*** Opening of DATA SHOWN ***

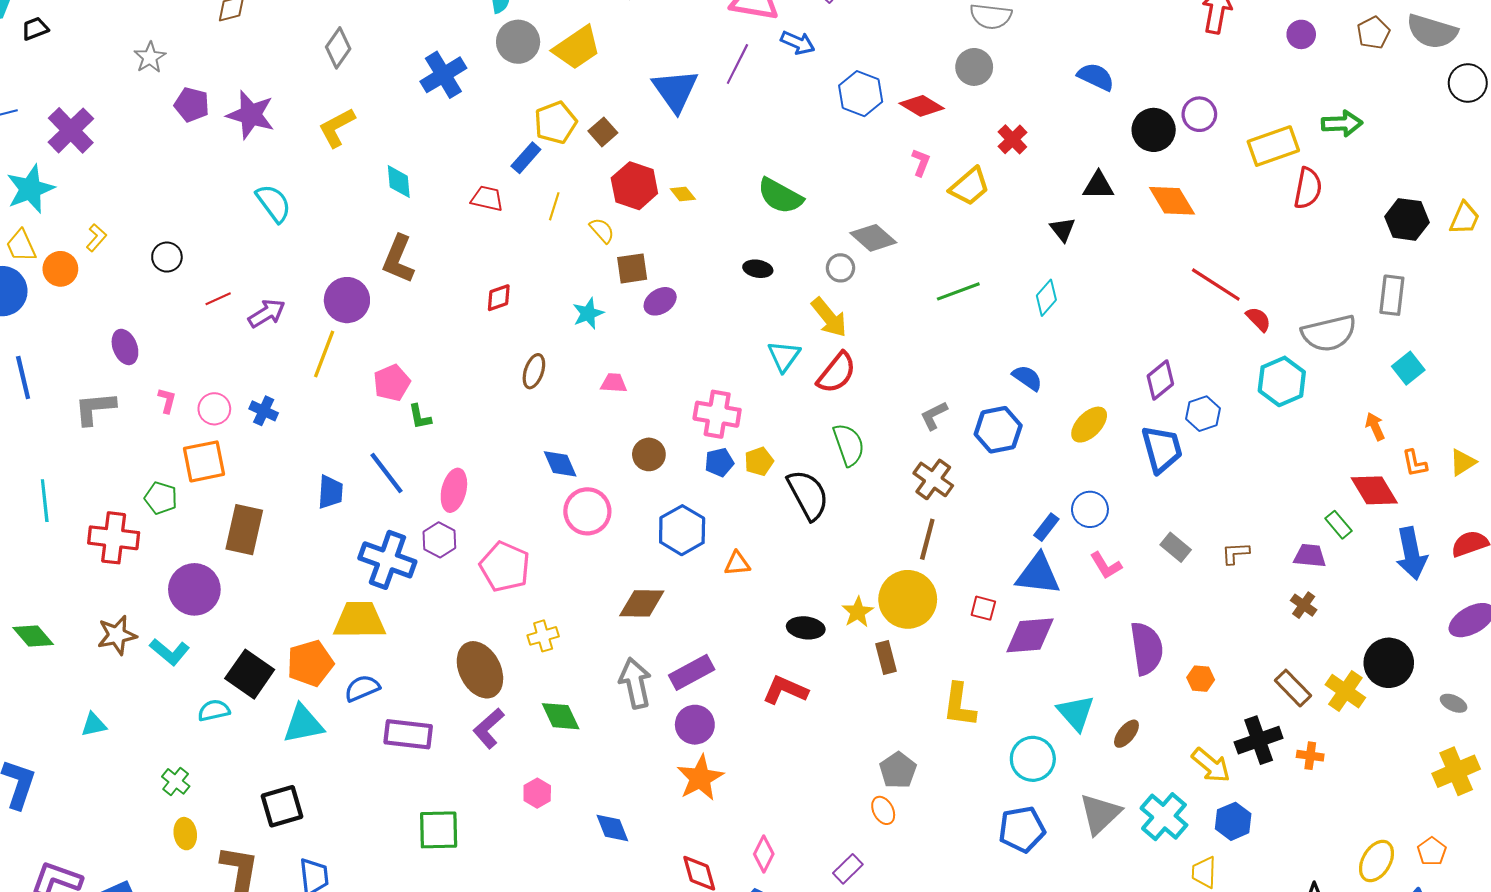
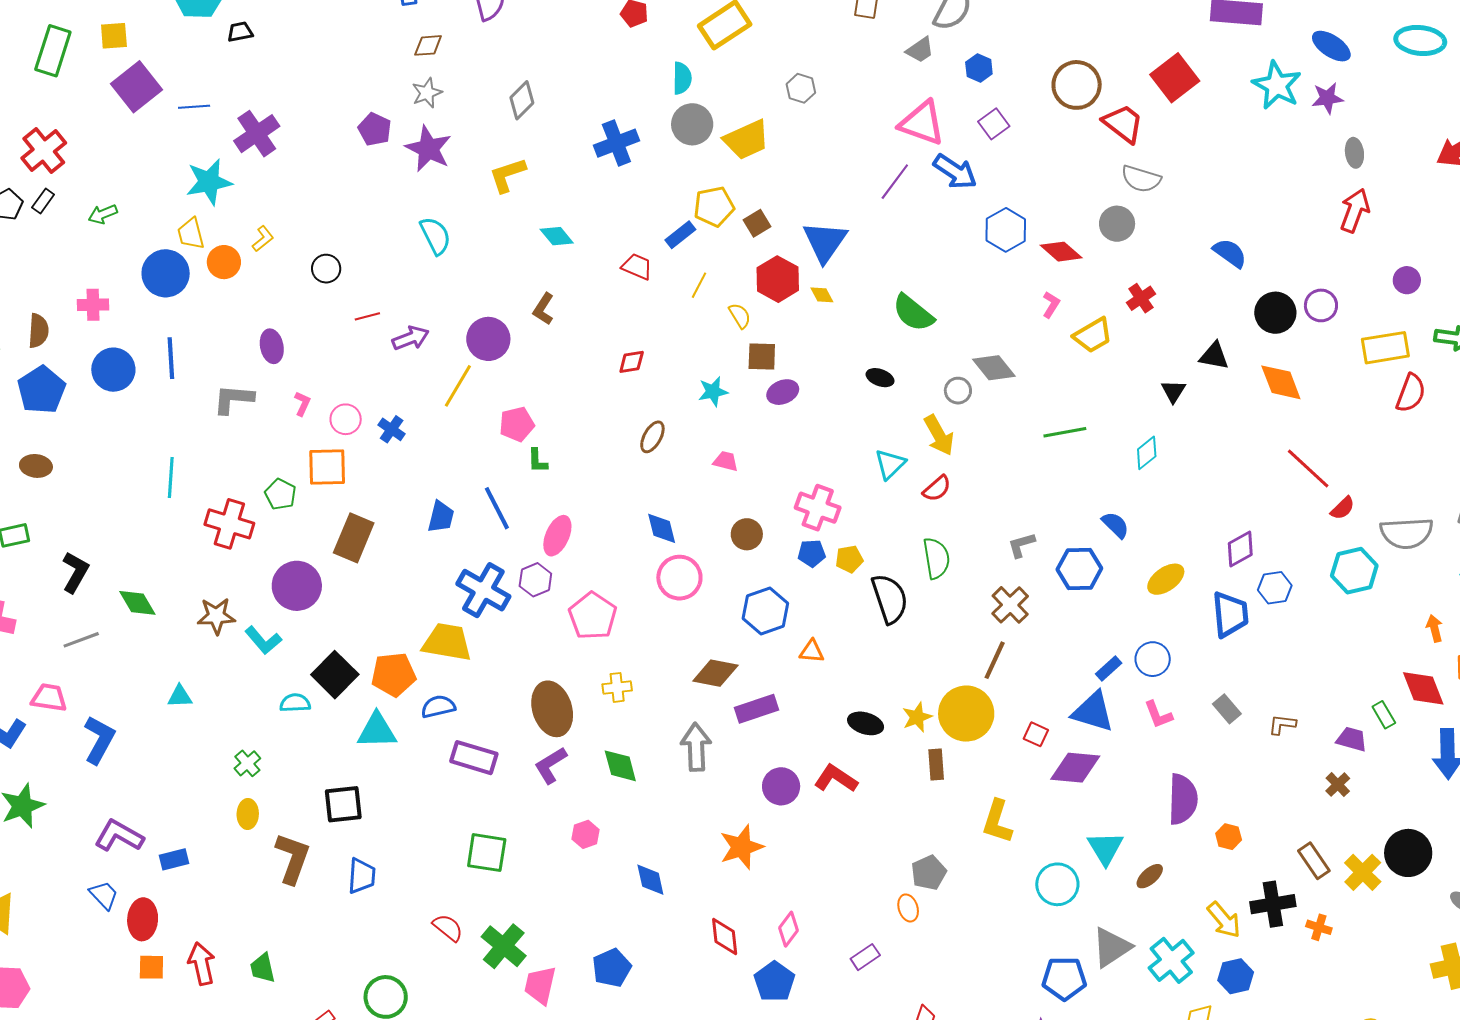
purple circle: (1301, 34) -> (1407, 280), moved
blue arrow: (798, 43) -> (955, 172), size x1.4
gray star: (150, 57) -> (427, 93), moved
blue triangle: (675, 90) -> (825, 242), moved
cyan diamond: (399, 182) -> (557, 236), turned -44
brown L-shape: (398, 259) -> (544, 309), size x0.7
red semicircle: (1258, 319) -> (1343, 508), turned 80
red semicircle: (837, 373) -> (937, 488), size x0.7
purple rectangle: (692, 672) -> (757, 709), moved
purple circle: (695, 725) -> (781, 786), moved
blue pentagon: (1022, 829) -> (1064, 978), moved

*** Close of DATA SHOWN ***

PROBLEM DESCRIPTION: Write out, word for word, the lines from the first line of the entries through the one containing "red semicircle: (837, 373)", both included. Leave out the pictures.

TASK OUTPUT:
purple circle: (1301, 34) -> (1407, 280), moved
blue arrow: (798, 43) -> (955, 172), size x1.4
gray star: (150, 57) -> (427, 93), moved
blue triangle: (675, 90) -> (825, 242), moved
cyan diamond: (399, 182) -> (557, 236), turned -44
brown L-shape: (398, 259) -> (544, 309), size x0.7
red semicircle: (1258, 319) -> (1343, 508), turned 80
red semicircle: (837, 373) -> (937, 488), size x0.7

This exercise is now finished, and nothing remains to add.